* PROVIDED DATA

---

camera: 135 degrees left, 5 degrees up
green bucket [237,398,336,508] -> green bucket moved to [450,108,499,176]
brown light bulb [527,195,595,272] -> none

---

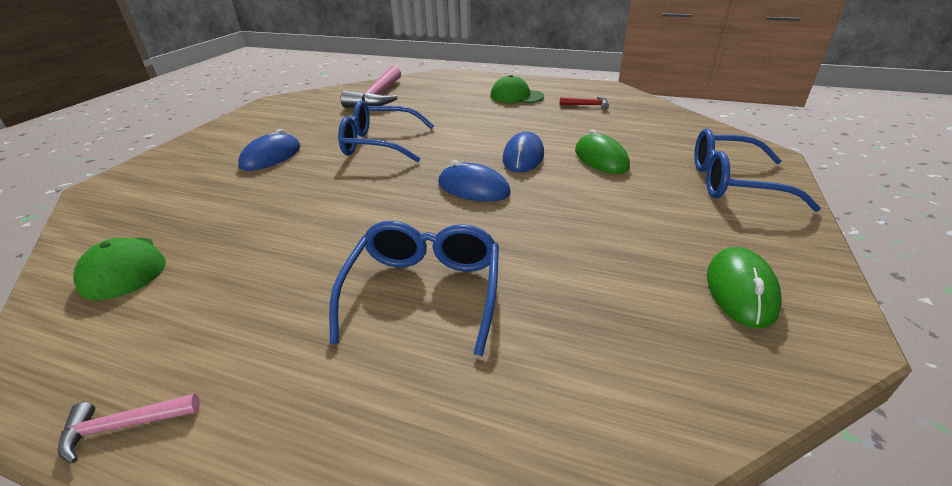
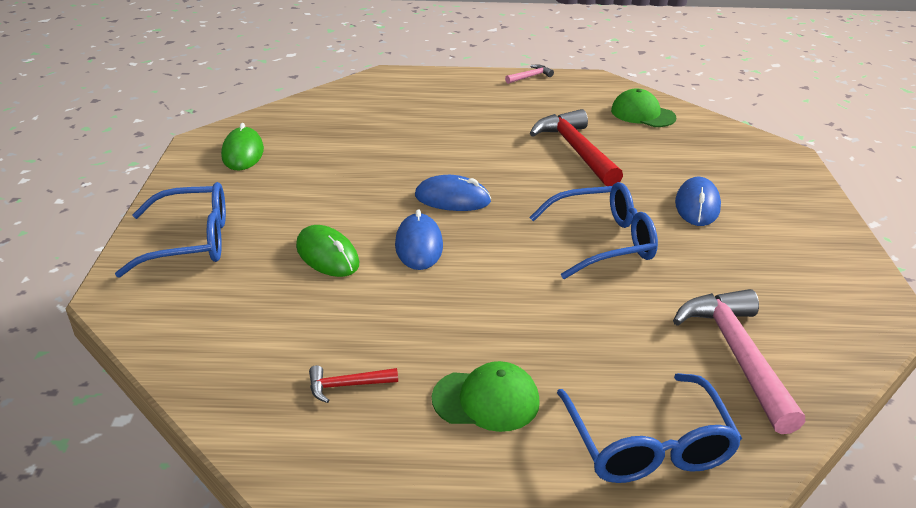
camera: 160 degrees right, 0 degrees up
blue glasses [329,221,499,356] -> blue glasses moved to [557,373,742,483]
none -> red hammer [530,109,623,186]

---

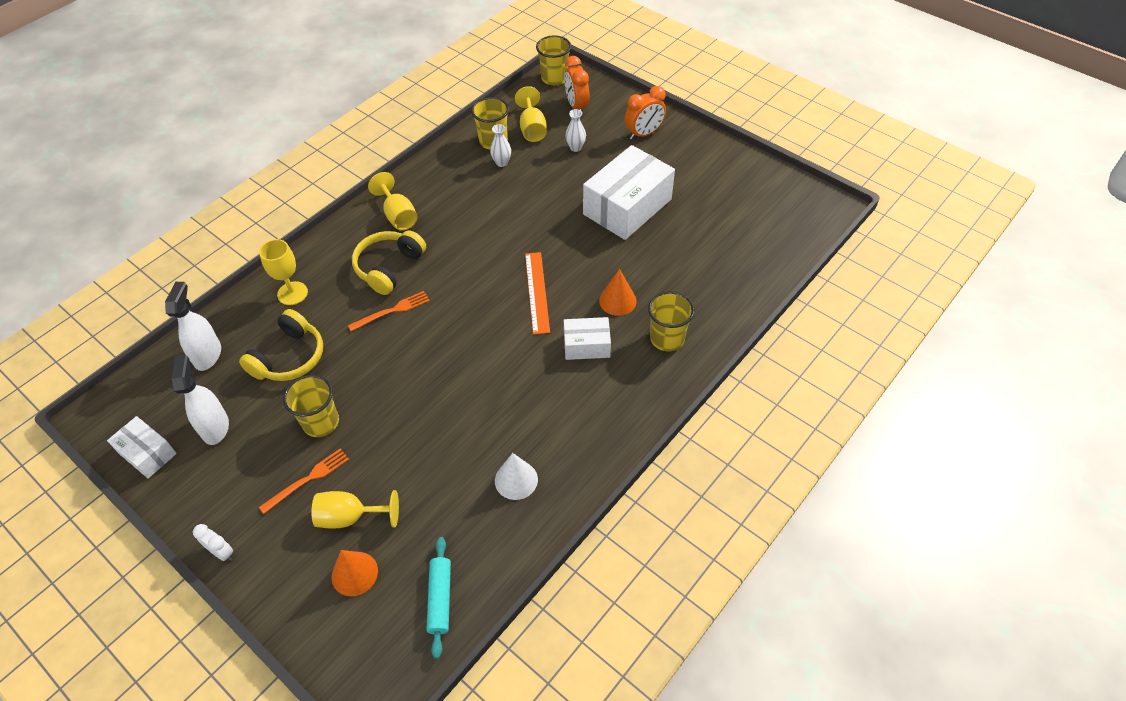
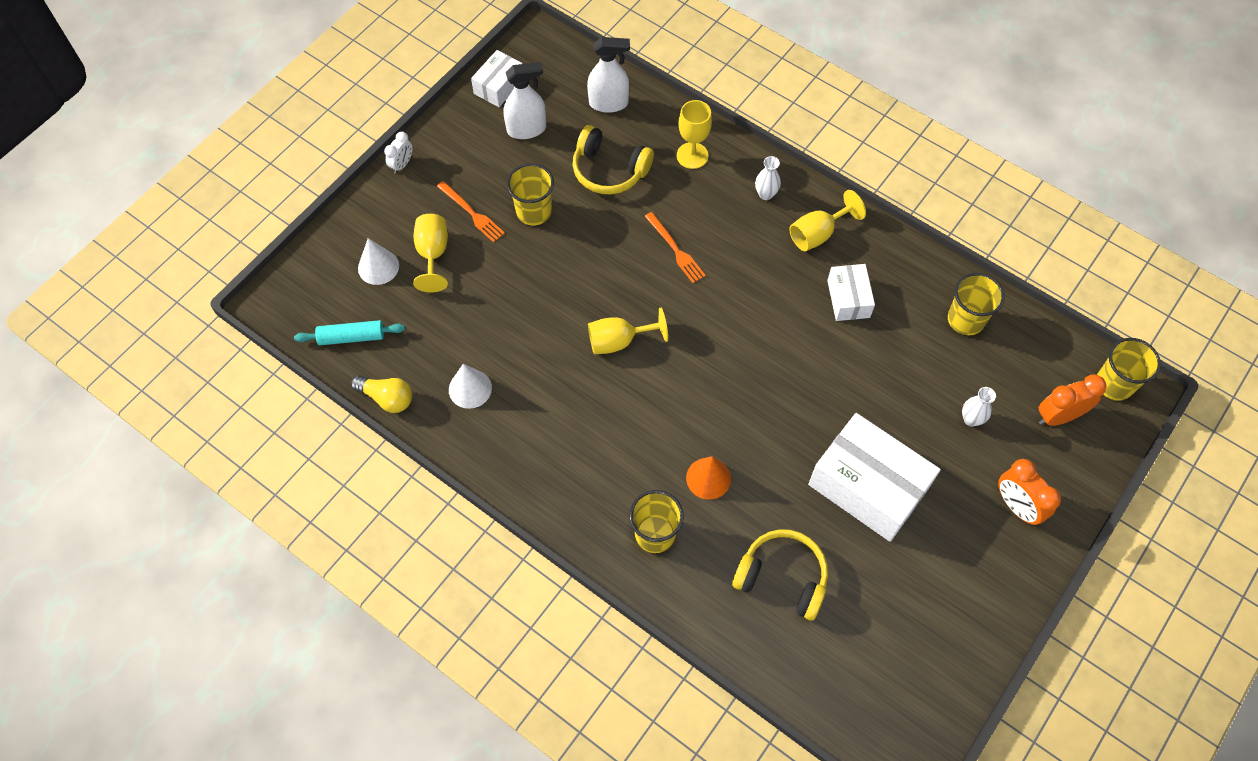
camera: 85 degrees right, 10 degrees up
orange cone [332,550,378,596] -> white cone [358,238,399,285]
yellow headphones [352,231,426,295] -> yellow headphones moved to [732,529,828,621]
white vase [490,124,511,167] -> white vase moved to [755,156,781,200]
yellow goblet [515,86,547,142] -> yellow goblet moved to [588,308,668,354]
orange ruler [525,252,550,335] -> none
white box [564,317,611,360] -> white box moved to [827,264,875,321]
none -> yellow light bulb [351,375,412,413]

---

* TASK TO CARRY OUT
Give the exact lines, and only those, from the line containing "camera: 135 degrees left, 5 degrees up" through the line containing "brown light bulb [527,195,595,272] -> none" in the entries above.

* RESULT OF THE EXERCISE
camera: 135 degrees left, 5 degrees up
green bucket [237,398,336,508] -> green bucket moved to [450,108,499,176]
brown light bulb [527,195,595,272] -> none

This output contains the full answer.